**Data for this exercise**
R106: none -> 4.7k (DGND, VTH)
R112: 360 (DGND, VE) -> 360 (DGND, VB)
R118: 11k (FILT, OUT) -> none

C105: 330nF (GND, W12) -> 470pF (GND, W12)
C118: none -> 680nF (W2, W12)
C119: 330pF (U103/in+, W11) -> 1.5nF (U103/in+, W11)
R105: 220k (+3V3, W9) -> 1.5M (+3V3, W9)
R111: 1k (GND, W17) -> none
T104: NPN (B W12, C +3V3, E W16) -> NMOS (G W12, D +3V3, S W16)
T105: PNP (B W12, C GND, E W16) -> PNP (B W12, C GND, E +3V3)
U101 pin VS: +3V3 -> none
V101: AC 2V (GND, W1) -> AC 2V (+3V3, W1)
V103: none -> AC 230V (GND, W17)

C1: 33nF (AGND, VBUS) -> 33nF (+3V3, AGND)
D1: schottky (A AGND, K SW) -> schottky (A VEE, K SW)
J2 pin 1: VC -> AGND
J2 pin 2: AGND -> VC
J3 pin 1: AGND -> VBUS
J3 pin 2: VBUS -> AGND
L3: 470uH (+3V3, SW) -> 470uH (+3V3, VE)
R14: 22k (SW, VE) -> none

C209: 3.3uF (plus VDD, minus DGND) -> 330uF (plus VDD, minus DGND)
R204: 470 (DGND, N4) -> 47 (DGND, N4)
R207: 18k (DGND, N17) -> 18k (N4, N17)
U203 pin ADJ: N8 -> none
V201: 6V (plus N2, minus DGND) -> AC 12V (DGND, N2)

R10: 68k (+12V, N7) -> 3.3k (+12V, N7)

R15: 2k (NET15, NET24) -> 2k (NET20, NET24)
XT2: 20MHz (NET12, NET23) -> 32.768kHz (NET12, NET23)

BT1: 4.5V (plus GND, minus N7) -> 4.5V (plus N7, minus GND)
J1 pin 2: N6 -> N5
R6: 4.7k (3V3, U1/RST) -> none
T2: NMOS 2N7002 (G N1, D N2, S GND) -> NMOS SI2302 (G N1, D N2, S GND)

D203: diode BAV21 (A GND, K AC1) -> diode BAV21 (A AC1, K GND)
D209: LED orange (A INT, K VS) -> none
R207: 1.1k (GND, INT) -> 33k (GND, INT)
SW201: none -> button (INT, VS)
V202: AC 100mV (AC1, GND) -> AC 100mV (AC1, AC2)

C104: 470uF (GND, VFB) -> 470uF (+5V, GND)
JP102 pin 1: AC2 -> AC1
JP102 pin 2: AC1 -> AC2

**Task instructions**
Every line in the listing above that mentions "DGND" should be returned.

**Expected output**
R106: none -> 4.7k (DGND, VTH)
R112: 360 (DGND, VE) -> 360 (DGND, VB)
C209: 3.3uF (plus VDD, minus DGND) -> 330uF (plus VDD, minus DGND)
R204: 470 (DGND, N4) -> 47 (DGND, N4)
R207: 18k (DGND, N17) -> 18k (N4, N17)
V201: 6V (plus N2, minus DGND) -> AC 12V (DGND, N2)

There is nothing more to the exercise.